Problem —
The entries that follow need to be reproduced exactly, minus any images.

Extracted data —
________________________
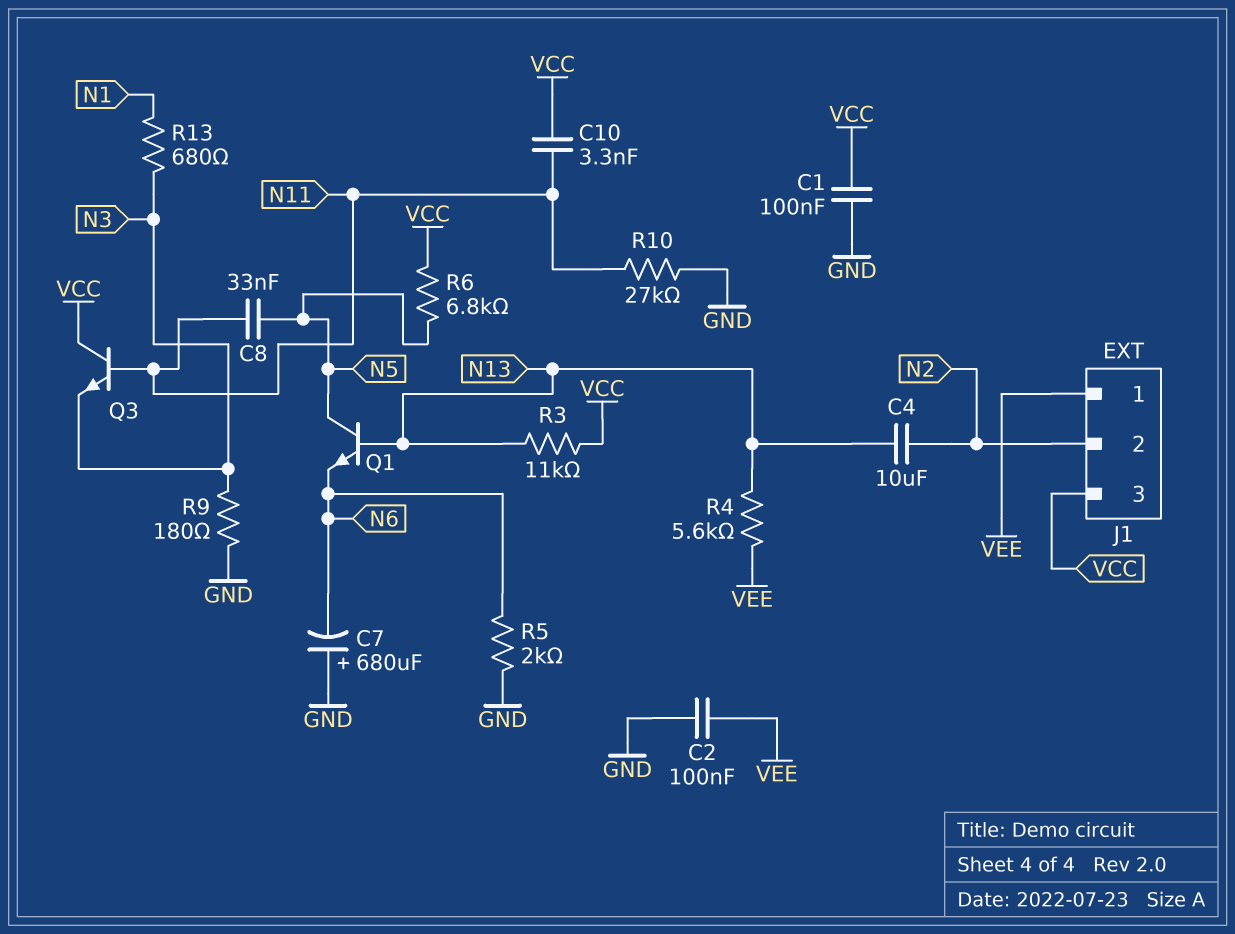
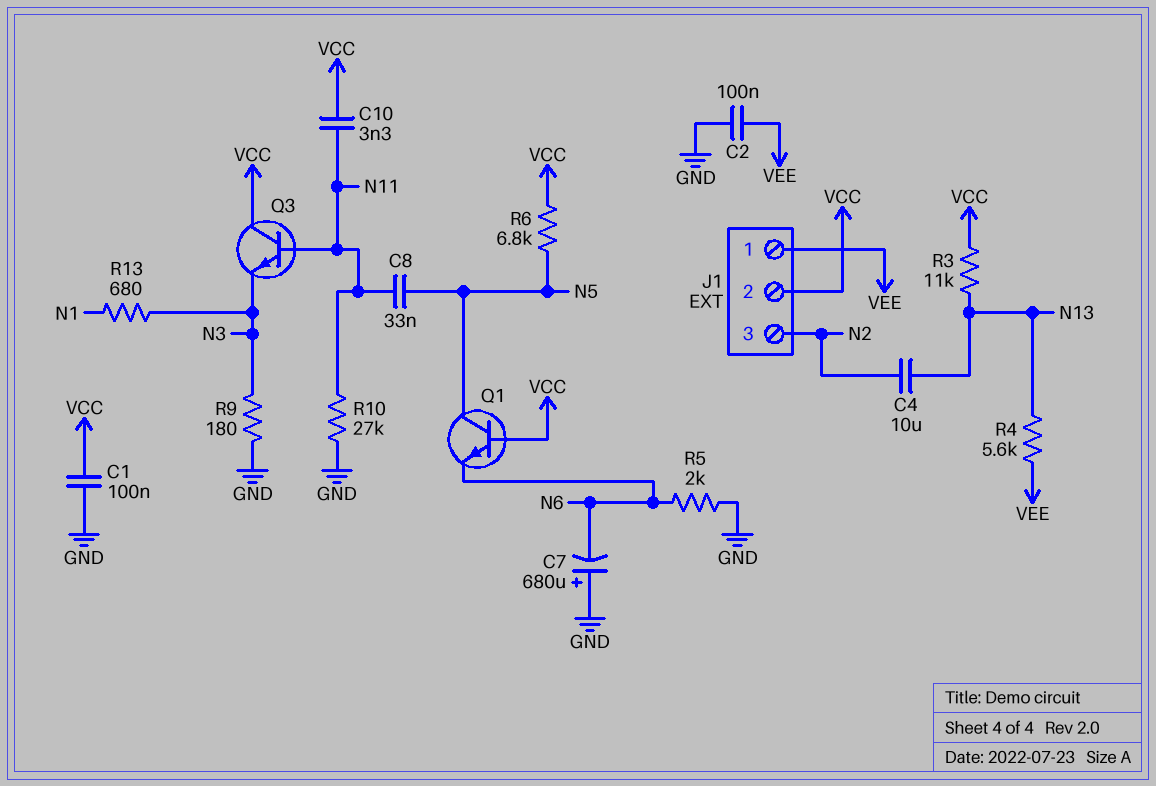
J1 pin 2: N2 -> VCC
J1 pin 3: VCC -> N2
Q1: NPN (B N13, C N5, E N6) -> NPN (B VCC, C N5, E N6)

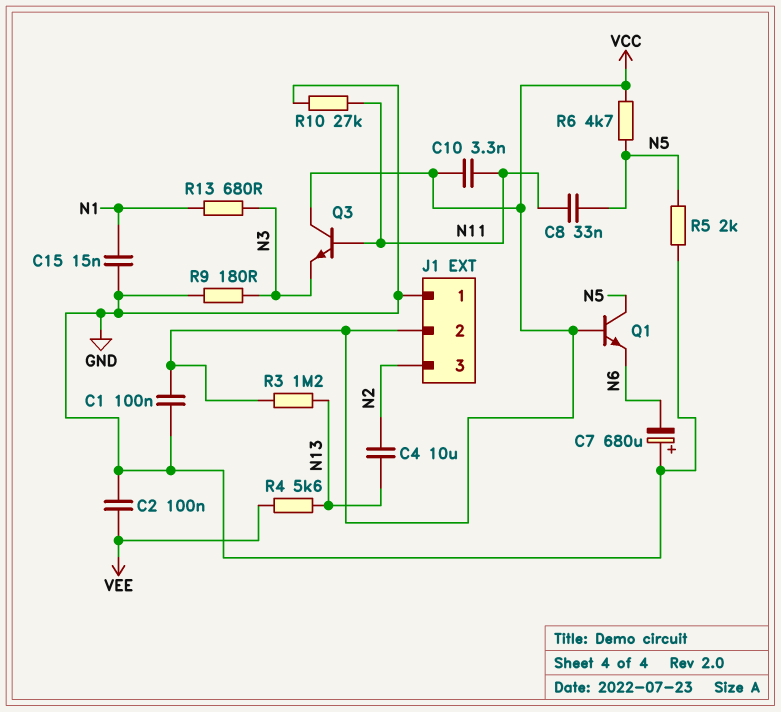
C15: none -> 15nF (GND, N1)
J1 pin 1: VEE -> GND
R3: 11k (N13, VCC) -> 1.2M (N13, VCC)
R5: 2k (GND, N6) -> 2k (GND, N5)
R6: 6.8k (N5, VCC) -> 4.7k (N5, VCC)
________________________
Solution for this problem —
J1 pin 2: N2 -> VCC
J1 pin 3: VCC -> N2
Q1: NPN (B N13, C N5, E N6) -> NPN (B VCC, C N5, E N6)

C15: none -> 15nF (GND, N1)
J1 pin 1: VEE -> GND
R3: 11k (N13, VCC) -> 1.2M (N13, VCC)
R5: 2k (GND, N6) -> 2k (GND, N5)
R6: 6.8k (N5, VCC) -> 4.7k (N5, VCC)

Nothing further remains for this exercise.